* _Exercise prompt_
Determine how many lines in the following listing include "hexagon". Respond with that number only.
══ Extracted data ══
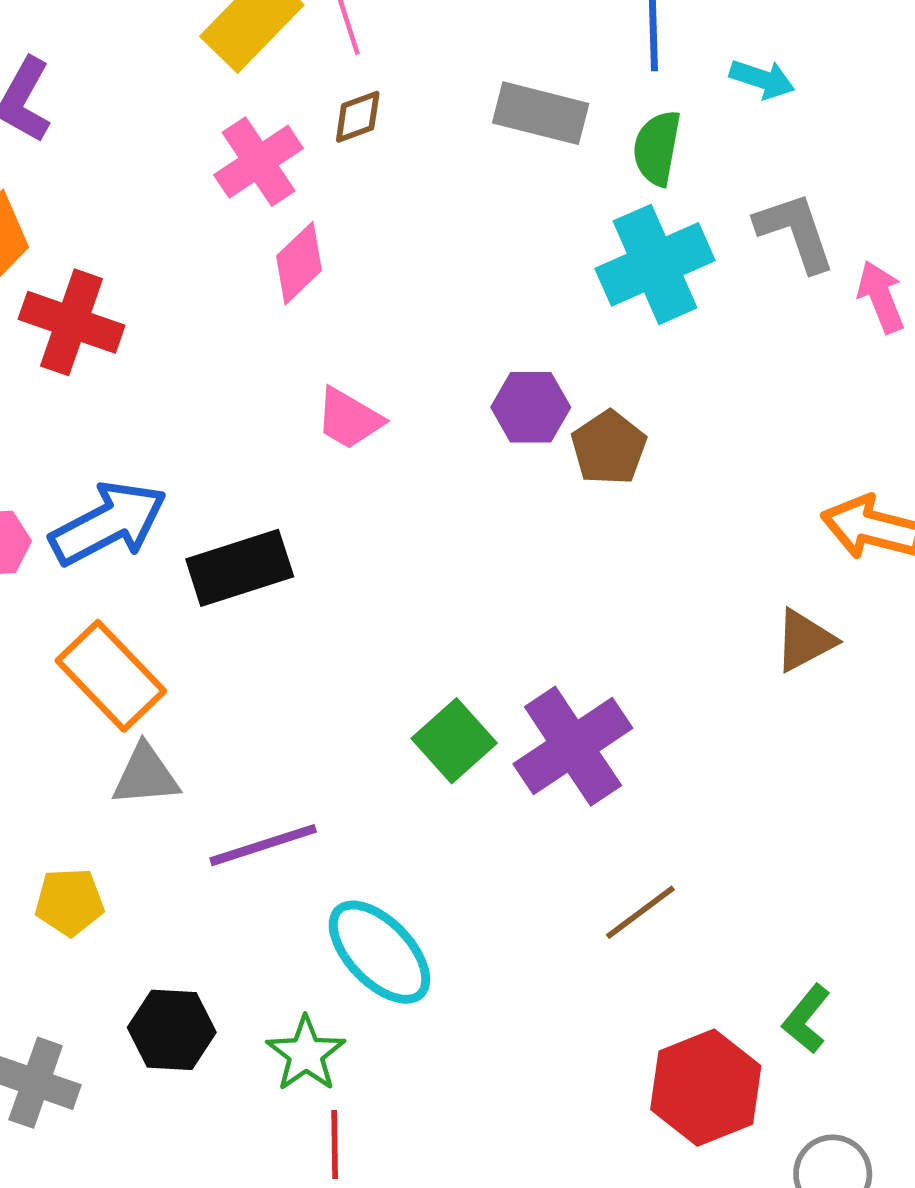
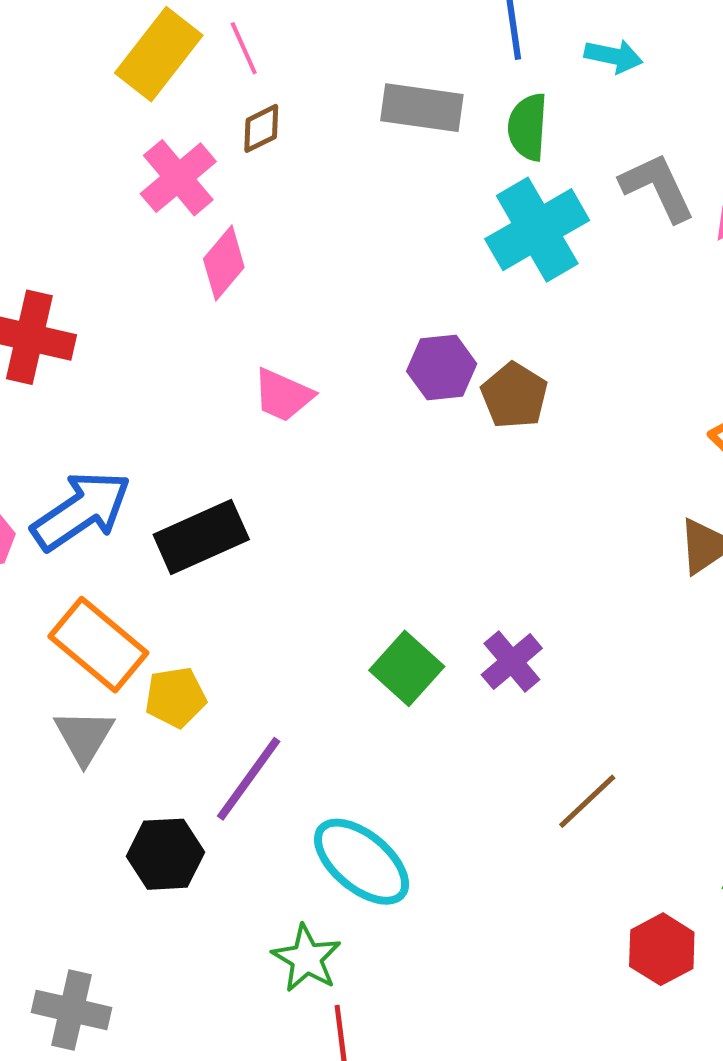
purple cross: (573, 746) -> (512, 661), size x0.6
gray triangle: (146, 775) -> (84, 736), moved, turned -48
purple line: (263, 845) -> (249, 779), turned -30
yellow pentagon: (69, 902) -> (175, 697), moved
black hexagon: (172, 1030) -> (166, 854), moved
red hexagon: (706, 1088) -> (662, 949), size x0.7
═══
* _Exercise output_
2